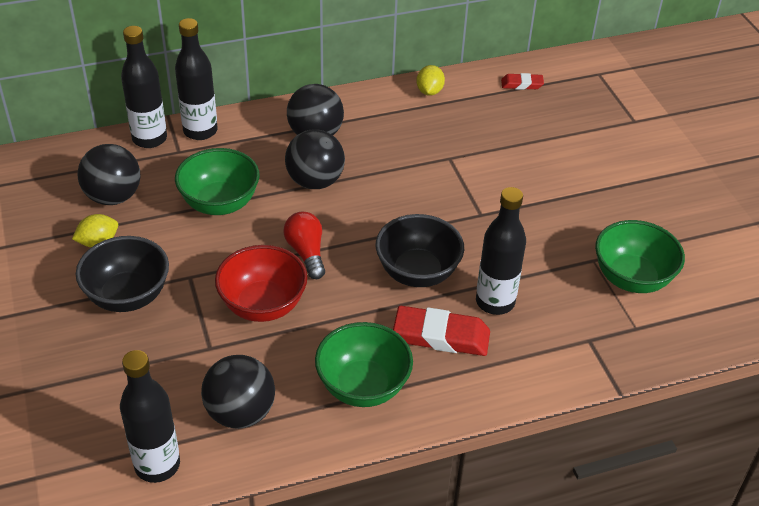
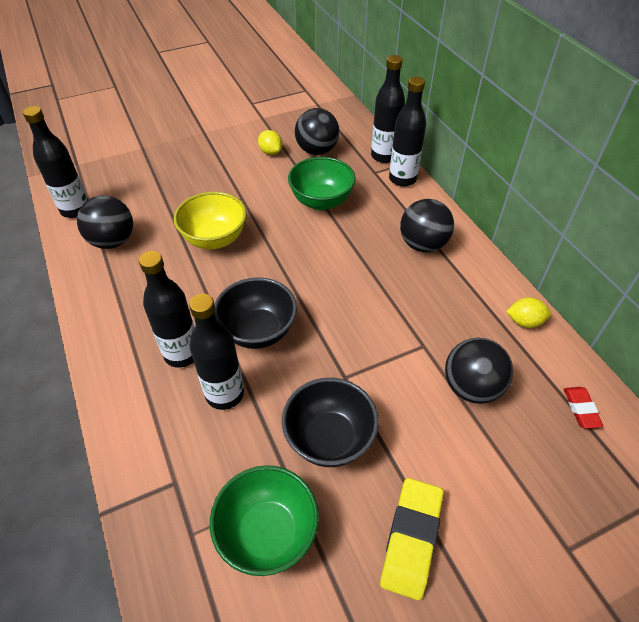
camera: 85 degrees right, 5 degrees up
black bowl [76,236,169,312] -> black bowl moved to [282,378,379,467]
red bowl [215,245,307,322] -> yellow bowl [174,192,246,249]
red light bulb [283,212,325,279] -> none
black ball [285,129,345,189] -> black ball moved to [445,338,513,404]
green bowl [315,322,413,407] -> none
red eraser [393,306,490,356] -> black bottle [139,251,195,368]
none -> yellow eraser [380,478,444,600]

====================

Find all lines holding the word "bowl" in the records above and copy them.

black bowl [76,236,169,312] -> black bowl moved to [282,378,379,467]
red bowl [215,245,307,322] -> yellow bowl [174,192,246,249]
green bowl [315,322,413,407] -> none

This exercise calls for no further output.